● Work item
Among the lines below, a stretch begins at the one with "(666, 235) = (548, 251): blue" and ends at the one with "(730, 415) = (488, 488): none". Repeat that stretch exactly, ends included.

-------- Source data

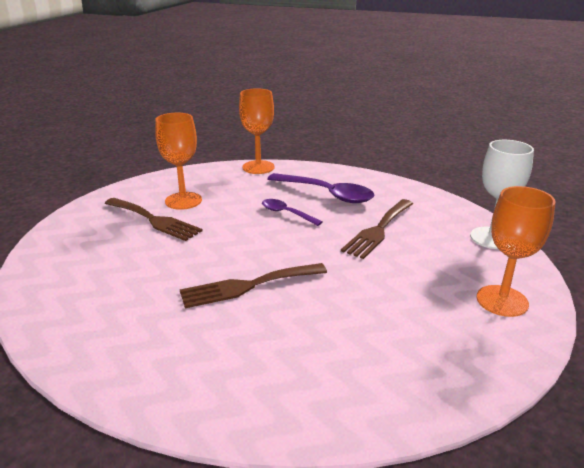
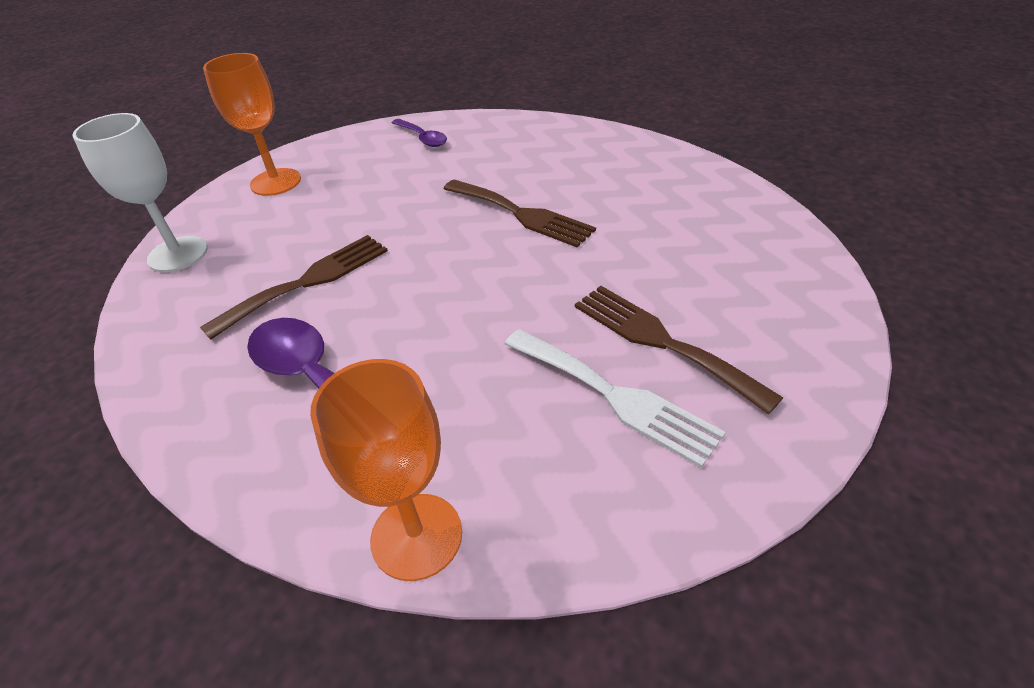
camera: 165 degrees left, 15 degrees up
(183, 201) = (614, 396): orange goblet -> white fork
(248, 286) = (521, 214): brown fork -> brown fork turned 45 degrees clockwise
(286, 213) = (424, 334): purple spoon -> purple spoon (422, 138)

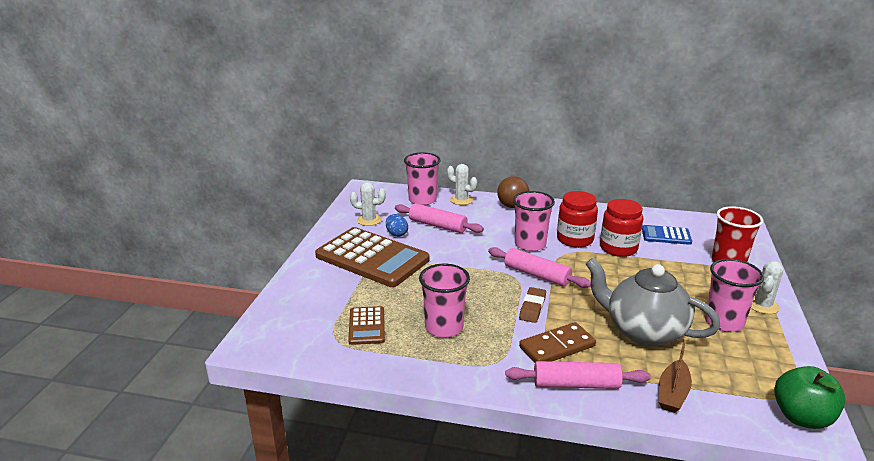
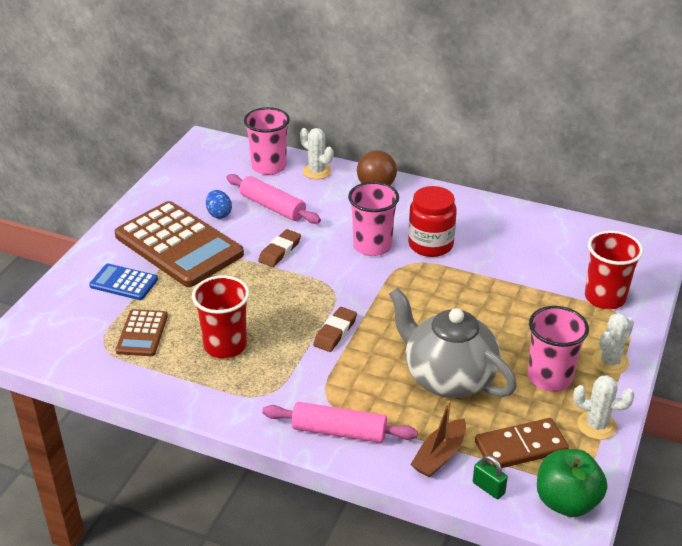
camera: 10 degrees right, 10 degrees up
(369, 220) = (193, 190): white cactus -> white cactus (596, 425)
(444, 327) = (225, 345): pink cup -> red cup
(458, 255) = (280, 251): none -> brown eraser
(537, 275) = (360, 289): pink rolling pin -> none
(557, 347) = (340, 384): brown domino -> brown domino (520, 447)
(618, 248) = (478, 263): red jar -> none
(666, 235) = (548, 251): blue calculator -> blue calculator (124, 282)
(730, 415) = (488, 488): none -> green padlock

----------------
-------- Source data

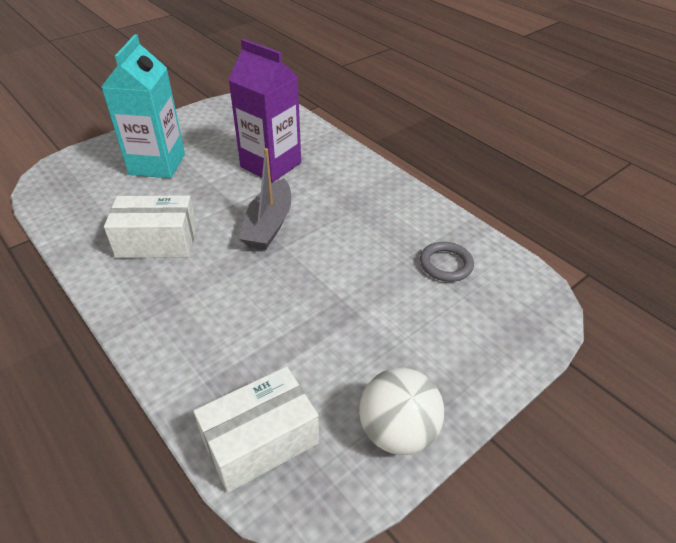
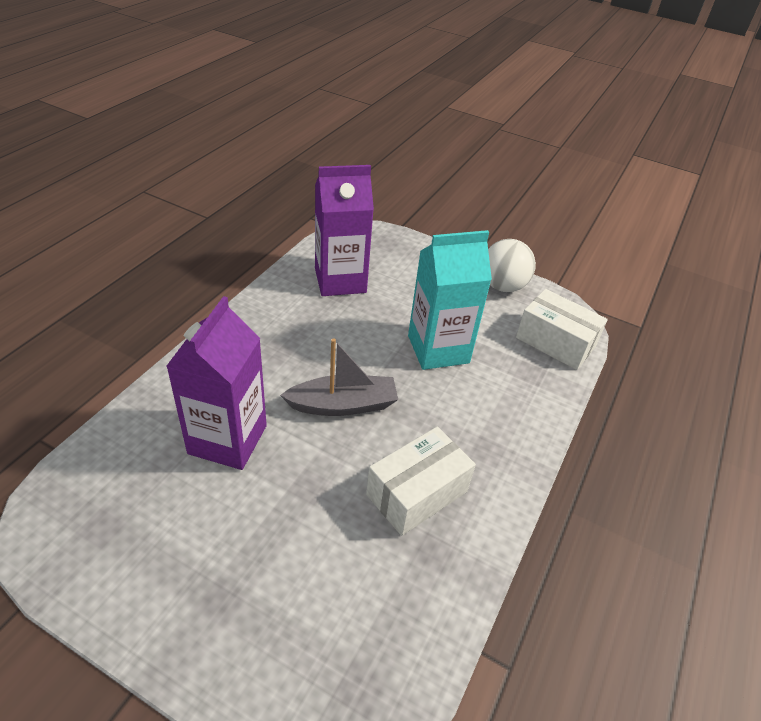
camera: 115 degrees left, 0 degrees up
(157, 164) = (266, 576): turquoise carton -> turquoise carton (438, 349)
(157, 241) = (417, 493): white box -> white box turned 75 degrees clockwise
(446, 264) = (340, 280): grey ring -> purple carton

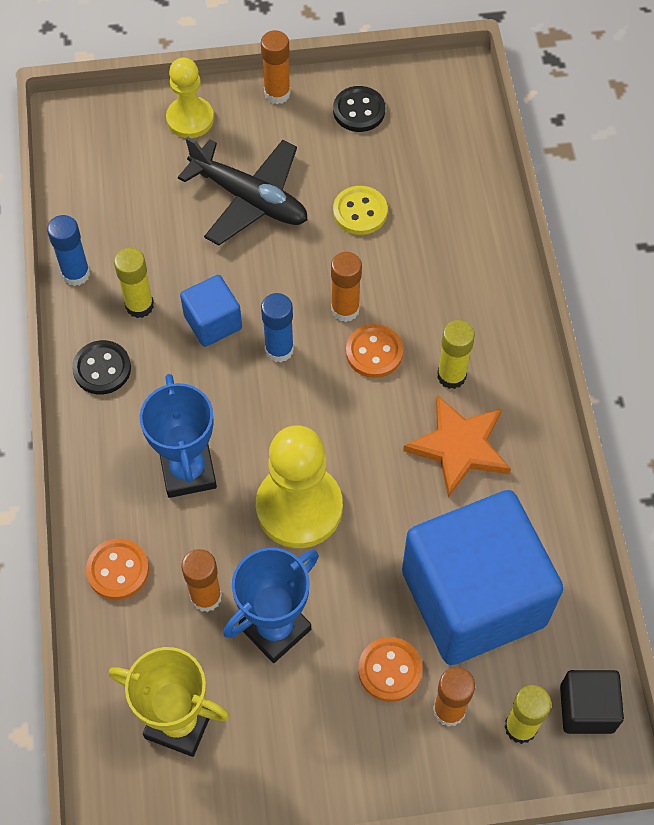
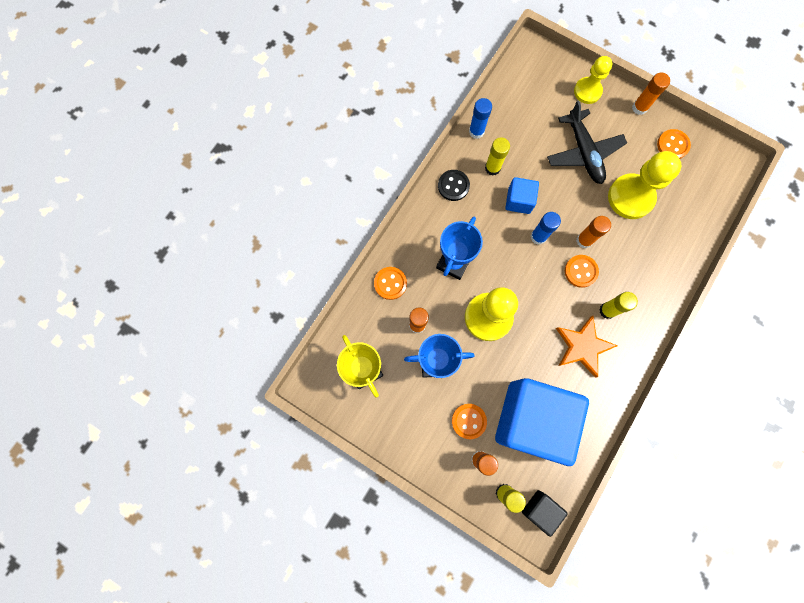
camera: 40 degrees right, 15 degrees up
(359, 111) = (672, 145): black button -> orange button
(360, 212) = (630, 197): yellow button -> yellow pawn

----------------

● Solution to this task
(666, 235) = (548, 251): blue calculator -> blue calculator (124, 282)
(730, 415) = (488, 488): none -> green padlock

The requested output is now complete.